■ TASK TO COMPLETE ■
Lines to return, exactly: from the line with "pink boat: [228,241,268,296]" to the line with "red star: [270,443,335,509]" in the entries below, both included.

■ EXERCISE INPUT ■
* * *

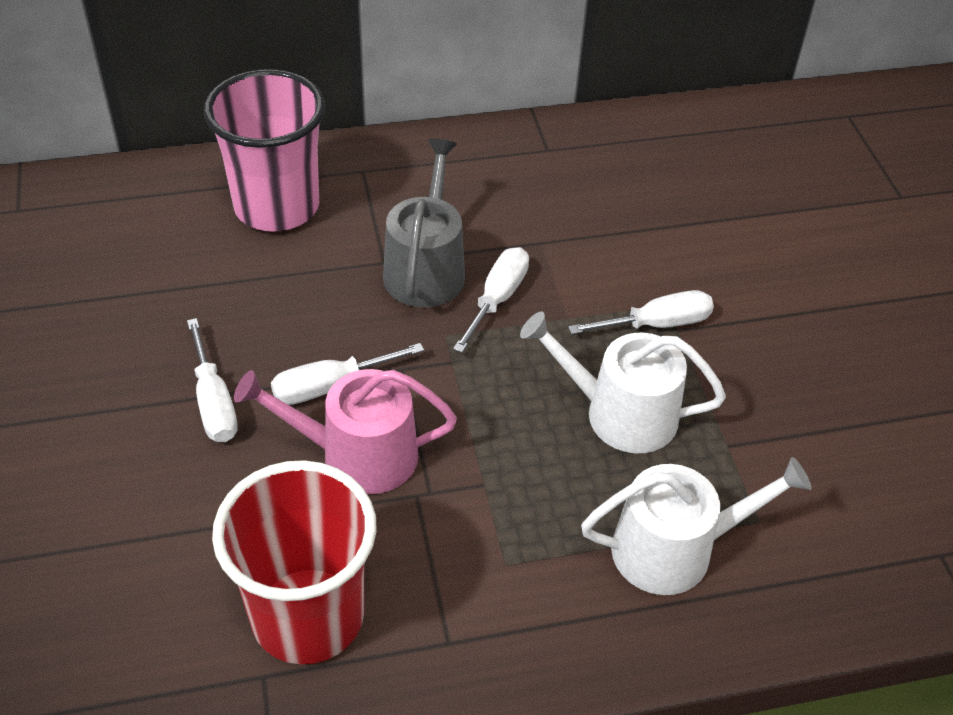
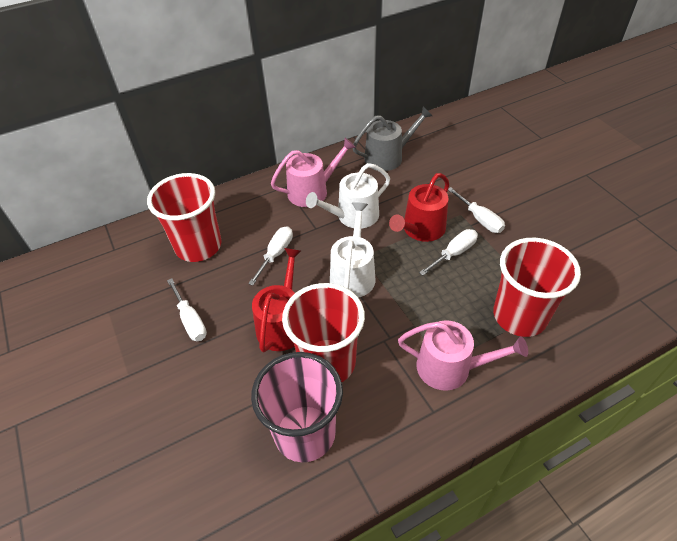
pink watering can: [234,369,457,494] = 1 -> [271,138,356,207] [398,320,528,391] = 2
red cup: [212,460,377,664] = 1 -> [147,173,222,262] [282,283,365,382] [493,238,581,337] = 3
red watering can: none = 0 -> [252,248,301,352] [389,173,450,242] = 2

* * *

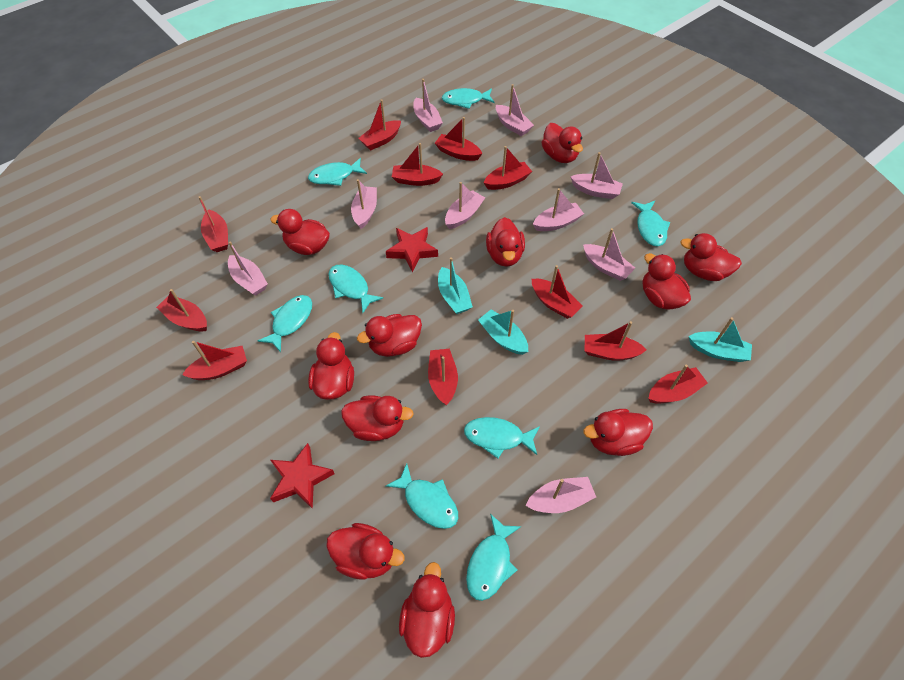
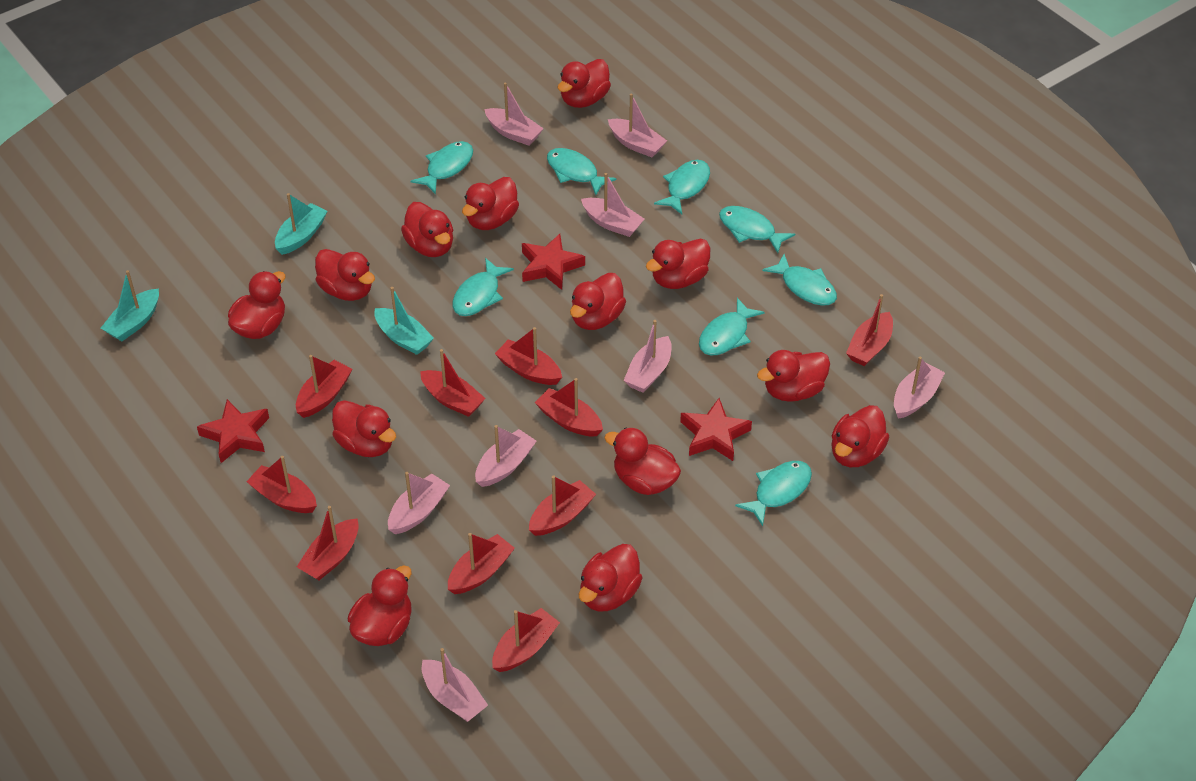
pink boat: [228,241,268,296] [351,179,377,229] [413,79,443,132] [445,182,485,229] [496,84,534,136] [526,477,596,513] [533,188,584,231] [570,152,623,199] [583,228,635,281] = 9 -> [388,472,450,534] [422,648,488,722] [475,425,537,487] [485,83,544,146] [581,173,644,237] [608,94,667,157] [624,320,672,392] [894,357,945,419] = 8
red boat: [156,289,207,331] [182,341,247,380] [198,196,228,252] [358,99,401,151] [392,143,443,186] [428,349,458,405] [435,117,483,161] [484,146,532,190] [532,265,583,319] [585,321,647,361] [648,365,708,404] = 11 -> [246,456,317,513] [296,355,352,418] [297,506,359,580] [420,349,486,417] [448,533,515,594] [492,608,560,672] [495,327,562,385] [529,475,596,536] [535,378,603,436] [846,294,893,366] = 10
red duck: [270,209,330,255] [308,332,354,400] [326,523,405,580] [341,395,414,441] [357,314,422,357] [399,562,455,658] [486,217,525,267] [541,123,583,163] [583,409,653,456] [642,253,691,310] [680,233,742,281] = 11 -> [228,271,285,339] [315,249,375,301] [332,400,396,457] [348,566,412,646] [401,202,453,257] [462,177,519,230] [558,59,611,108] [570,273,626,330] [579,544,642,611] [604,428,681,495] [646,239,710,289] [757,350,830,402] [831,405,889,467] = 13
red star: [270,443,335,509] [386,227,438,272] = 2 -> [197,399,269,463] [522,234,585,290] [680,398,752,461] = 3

* * *

■ SOLUTION TO THE EXERCISE ■
pink boat: [228,241,268,296] [351,179,377,229] [413,79,443,132] [445,182,485,229] [496,84,534,136] [526,477,596,513] [533,188,584,231] [570,152,623,199] [583,228,635,281] = 9 -> [388,472,450,534] [422,648,488,722] [475,425,537,487] [485,83,544,146] [581,173,644,237] [608,94,667,157] [624,320,672,392] [894,357,945,419] = 8
red boat: [156,289,207,331] [182,341,247,380] [198,196,228,252] [358,99,401,151] [392,143,443,186] [428,349,458,405] [435,117,483,161] [484,146,532,190] [532,265,583,319] [585,321,647,361] [648,365,708,404] = 11 -> [246,456,317,513] [296,355,352,418] [297,506,359,580] [420,349,486,417] [448,533,515,594] [492,608,560,672] [495,327,562,385] [529,475,596,536] [535,378,603,436] [846,294,893,366] = 10
red duck: [270,209,330,255] [308,332,354,400] [326,523,405,580] [341,395,414,441] [357,314,422,357] [399,562,455,658] [486,217,525,267] [541,123,583,163] [583,409,653,456] [642,253,691,310] [680,233,742,281] = 11 -> [228,271,285,339] [315,249,375,301] [332,400,396,457] [348,566,412,646] [401,202,453,257] [462,177,519,230] [558,59,611,108] [570,273,626,330] [579,544,642,611] [604,428,681,495] [646,239,710,289] [757,350,830,402] [831,405,889,467] = 13
red star: [270,443,335,509] [386,227,438,272] = 2 -> [197,399,269,463] [522,234,585,290] [680,398,752,461] = 3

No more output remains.